Start of Record excerpts

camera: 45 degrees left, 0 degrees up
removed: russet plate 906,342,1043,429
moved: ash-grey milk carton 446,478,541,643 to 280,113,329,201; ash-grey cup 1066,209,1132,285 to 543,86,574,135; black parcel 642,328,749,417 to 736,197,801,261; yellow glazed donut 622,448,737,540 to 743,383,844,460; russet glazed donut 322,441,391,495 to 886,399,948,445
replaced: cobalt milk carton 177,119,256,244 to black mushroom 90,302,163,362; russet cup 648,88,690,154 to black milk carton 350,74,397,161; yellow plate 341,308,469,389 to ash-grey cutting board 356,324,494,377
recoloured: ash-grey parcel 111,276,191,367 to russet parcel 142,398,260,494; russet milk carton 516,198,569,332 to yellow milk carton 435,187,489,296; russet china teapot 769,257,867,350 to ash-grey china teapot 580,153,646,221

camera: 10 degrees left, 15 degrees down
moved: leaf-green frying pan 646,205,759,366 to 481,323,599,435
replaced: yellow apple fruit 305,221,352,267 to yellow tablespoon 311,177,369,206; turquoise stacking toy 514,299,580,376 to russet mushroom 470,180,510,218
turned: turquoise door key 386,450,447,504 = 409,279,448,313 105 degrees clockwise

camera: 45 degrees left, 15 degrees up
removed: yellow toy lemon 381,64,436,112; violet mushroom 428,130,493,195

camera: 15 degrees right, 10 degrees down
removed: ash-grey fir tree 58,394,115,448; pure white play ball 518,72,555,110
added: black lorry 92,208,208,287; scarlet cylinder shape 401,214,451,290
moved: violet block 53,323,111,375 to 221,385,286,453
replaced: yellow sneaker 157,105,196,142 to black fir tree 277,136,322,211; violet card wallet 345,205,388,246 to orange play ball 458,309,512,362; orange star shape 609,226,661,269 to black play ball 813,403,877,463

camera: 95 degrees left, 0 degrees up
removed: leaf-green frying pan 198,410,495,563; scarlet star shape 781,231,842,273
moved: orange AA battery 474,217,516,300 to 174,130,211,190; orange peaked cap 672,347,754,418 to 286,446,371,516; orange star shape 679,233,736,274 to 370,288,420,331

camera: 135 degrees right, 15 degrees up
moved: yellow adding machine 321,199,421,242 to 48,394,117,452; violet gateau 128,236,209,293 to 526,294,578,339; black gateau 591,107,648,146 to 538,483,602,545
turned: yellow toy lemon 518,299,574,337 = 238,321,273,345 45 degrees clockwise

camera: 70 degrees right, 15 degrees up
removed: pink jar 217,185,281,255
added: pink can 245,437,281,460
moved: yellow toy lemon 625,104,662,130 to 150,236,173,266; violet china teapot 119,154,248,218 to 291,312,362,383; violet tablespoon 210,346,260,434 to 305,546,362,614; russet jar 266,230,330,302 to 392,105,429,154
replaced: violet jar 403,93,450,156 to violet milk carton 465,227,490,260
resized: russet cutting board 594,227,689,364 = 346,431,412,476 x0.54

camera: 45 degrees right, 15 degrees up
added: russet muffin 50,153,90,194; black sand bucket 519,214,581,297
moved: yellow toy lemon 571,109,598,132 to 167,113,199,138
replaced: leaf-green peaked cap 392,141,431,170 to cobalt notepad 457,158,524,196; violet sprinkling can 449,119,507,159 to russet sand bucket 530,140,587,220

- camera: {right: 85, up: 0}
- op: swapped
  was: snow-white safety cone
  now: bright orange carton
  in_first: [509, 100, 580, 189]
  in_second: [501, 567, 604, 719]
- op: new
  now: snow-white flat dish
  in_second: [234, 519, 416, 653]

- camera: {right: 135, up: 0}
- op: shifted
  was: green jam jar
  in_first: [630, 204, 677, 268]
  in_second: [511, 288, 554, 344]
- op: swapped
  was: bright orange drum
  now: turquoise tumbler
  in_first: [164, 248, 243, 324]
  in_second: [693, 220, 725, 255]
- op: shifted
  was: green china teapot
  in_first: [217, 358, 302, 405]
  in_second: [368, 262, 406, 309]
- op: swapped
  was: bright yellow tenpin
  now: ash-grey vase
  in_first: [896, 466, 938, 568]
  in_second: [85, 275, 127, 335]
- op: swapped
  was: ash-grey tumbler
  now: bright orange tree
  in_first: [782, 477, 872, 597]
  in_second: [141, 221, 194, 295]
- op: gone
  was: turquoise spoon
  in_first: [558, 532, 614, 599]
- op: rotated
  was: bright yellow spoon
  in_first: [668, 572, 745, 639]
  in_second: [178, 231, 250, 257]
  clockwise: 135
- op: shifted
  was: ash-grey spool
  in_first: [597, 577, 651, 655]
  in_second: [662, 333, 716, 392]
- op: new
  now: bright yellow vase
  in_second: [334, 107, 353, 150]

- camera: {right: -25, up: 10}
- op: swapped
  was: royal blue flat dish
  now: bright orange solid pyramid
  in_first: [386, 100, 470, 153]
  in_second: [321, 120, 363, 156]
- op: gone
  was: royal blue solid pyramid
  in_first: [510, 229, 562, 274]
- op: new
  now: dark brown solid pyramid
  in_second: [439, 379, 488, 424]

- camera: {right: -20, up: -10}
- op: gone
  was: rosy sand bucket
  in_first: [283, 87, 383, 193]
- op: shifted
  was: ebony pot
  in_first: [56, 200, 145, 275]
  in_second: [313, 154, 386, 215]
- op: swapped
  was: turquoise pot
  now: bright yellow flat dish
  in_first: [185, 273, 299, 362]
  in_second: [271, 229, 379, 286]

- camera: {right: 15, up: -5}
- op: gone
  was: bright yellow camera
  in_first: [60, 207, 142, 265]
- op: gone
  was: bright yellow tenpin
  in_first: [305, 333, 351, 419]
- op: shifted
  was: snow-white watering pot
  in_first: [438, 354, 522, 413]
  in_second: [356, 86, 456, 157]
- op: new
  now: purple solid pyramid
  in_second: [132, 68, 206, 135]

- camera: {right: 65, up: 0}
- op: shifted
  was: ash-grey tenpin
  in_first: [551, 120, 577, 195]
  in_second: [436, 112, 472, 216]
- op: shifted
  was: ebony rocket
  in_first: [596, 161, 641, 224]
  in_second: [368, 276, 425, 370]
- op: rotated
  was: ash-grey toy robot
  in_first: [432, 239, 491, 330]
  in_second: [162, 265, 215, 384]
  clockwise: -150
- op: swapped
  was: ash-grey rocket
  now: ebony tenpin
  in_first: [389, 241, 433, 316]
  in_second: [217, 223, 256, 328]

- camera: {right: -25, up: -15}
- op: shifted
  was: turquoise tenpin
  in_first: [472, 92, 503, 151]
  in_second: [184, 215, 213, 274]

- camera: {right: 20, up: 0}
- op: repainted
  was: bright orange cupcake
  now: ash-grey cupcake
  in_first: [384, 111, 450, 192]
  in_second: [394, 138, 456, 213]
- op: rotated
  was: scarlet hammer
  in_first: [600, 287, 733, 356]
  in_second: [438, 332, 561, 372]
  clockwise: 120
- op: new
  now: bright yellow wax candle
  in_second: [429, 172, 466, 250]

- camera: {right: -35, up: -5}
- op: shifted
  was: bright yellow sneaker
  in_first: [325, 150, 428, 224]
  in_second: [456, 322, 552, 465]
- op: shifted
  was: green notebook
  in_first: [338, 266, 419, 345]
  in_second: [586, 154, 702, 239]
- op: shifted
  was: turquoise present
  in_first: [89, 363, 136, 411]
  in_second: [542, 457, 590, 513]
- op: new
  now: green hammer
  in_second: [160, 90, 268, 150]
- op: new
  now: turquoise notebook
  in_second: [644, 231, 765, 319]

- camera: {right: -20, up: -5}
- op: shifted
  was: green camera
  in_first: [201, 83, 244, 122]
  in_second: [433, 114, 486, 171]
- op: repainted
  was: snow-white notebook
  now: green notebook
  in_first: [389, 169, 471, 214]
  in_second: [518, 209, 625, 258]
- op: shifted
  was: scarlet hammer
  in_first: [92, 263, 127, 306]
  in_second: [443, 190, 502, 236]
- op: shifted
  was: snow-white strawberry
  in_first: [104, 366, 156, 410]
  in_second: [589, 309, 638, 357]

End of Record excerpts

**Work instructions**. Please filter the listing down to lines that include the word "plate".

**Written solution**.
removed: russet plate 906,342,1043,429
replaced: cobalt milk carton 177,119,256,244 to black mushroom 90,302,163,362; russet cup 648,88,690,154 to black milk carton 350,74,397,161; yellow plate 341,308,469,389 to ash-grey cutting board 356,324,494,377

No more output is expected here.